● **EXERCISE INSTRUCTIONS**: Only lines holding "degrees" are wanted; copy each of them from the records below.
_____
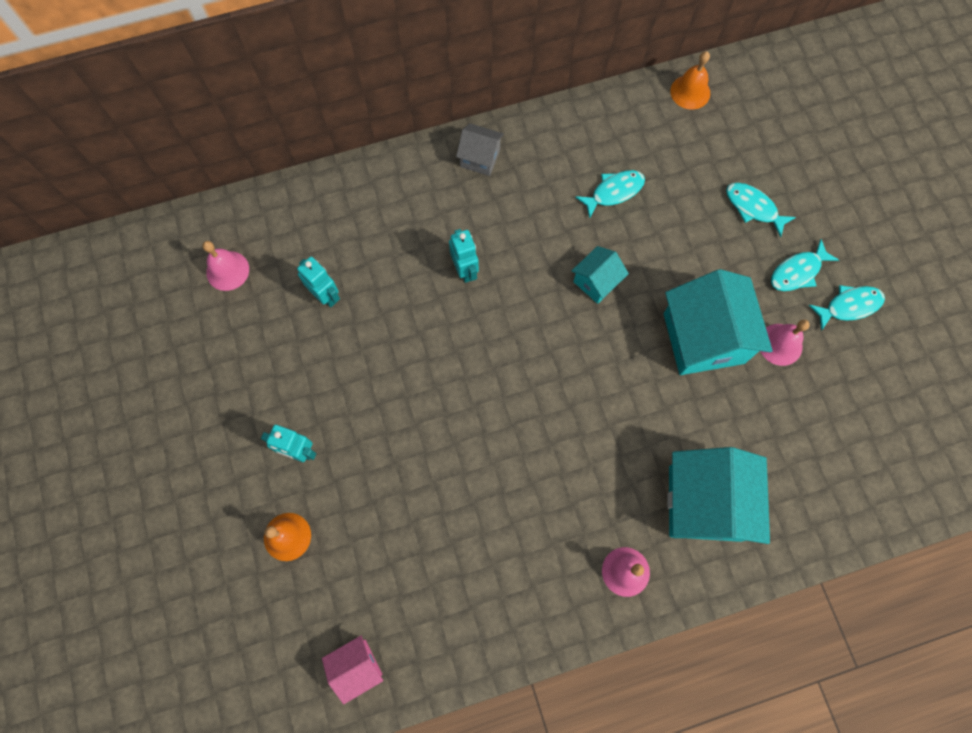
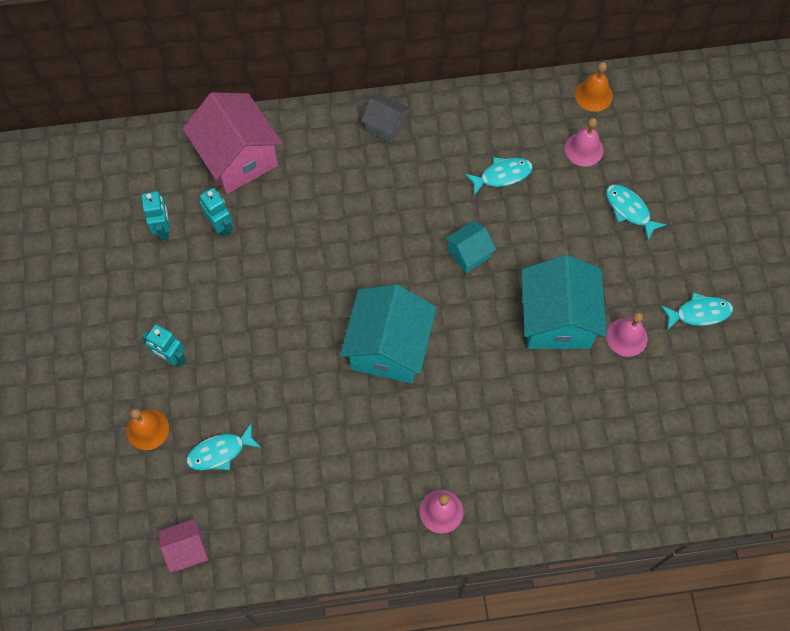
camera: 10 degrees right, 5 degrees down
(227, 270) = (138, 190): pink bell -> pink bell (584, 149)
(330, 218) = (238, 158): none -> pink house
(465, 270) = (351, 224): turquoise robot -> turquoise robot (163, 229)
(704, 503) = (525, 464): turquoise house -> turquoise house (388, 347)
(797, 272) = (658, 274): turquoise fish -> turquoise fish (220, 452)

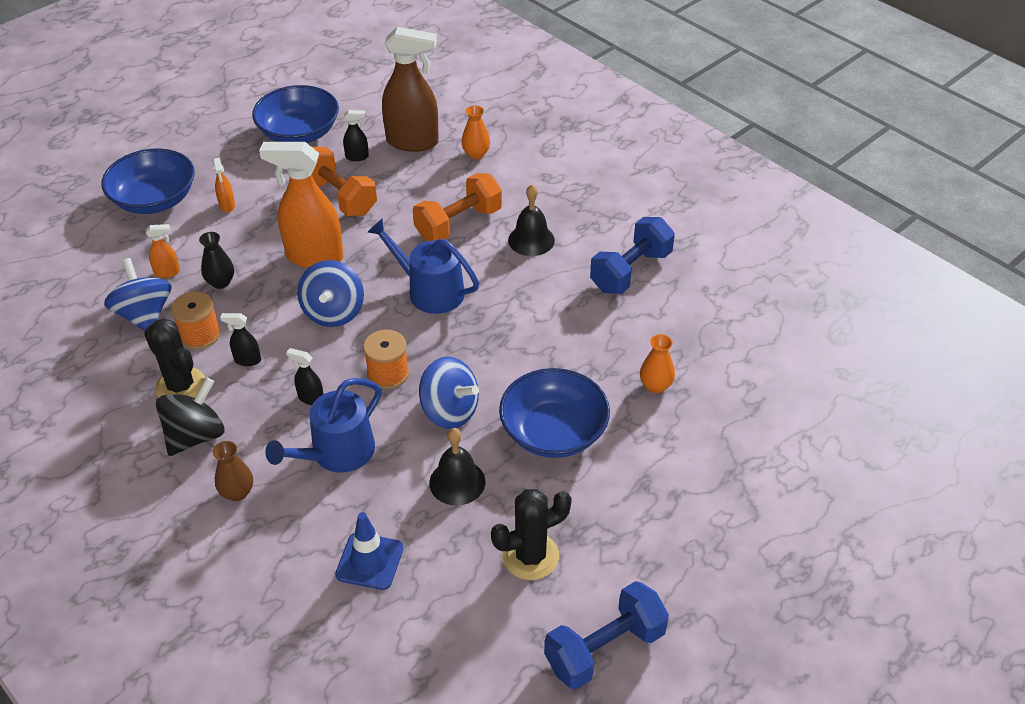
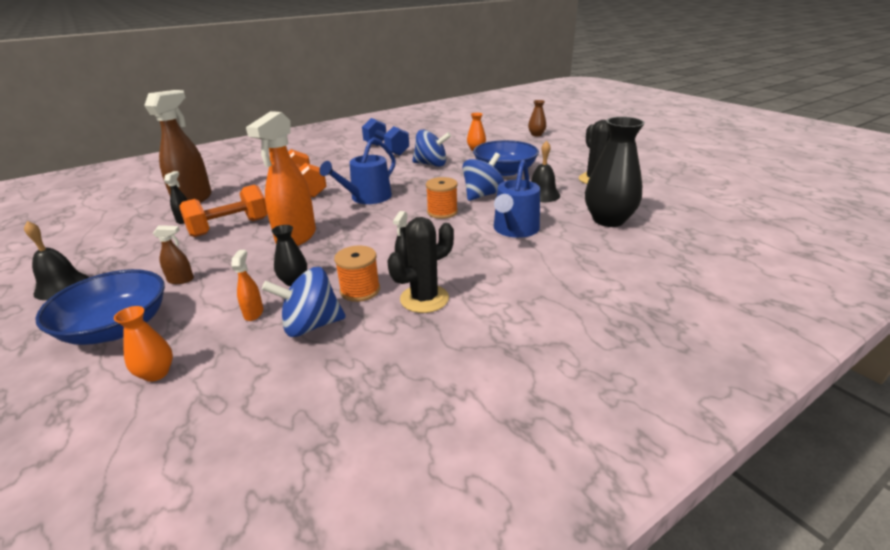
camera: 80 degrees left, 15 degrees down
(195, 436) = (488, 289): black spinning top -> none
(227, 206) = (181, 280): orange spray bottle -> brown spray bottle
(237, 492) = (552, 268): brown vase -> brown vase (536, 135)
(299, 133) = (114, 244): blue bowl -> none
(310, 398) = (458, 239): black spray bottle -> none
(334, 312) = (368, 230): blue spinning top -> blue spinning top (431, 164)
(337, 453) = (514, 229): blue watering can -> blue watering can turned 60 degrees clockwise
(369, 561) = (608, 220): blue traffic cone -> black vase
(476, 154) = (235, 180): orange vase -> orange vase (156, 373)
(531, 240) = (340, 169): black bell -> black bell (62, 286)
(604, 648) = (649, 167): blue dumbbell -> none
_____
● **WRITTEN RESPONSE**:
camera: 10 degrees right, 5 degrees down
camera: 80 degrees left, 15 degrees down
(337, 453) = (514, 229): blue watering can -> blue watering can turned 60 degrees clockwise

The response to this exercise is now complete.